##### Materials provided

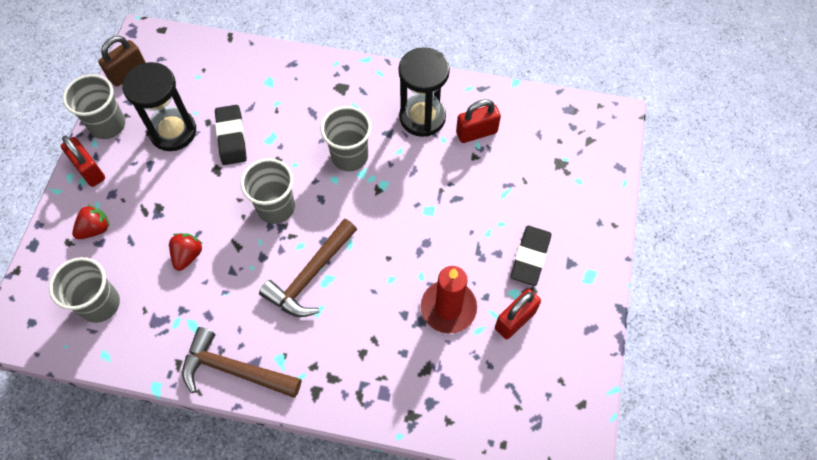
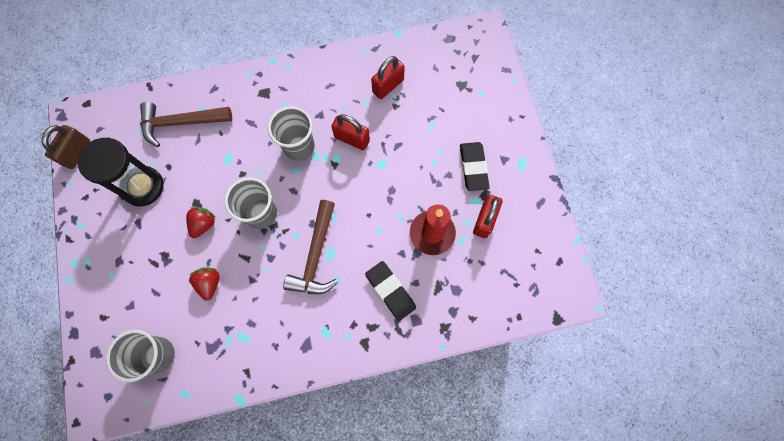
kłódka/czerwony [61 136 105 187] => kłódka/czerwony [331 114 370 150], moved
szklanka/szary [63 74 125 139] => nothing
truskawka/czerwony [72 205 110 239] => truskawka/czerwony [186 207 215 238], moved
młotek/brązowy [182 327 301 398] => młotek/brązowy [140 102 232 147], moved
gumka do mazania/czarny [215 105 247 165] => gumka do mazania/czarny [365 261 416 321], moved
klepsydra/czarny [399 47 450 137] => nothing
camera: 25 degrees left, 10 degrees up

##########

What the task requires: Before printing the records again, strip out the pictures; change nothing else.

Problem solution:
kłódka/czerwony [61 136 105 187] => kłódka/czerwony [331 114 370 150], moved
szklanka/szary [63 74 125 139] => nothing
truskawka/czerwony [72 205 110 239] => truskawka/czerwony [186 207 215 238], moved
młotek/brązowy [182 327 301 398] => młotek/brązowy [140 102 232 147], moved
gumka do mazania/czarny [215 105 247 165] => gumka do mazania/czarny [365 261 416 321], moved
klepsydra/czarny [399 47 450 137] => nothing
camera: 25 degrees left, 10 degrees up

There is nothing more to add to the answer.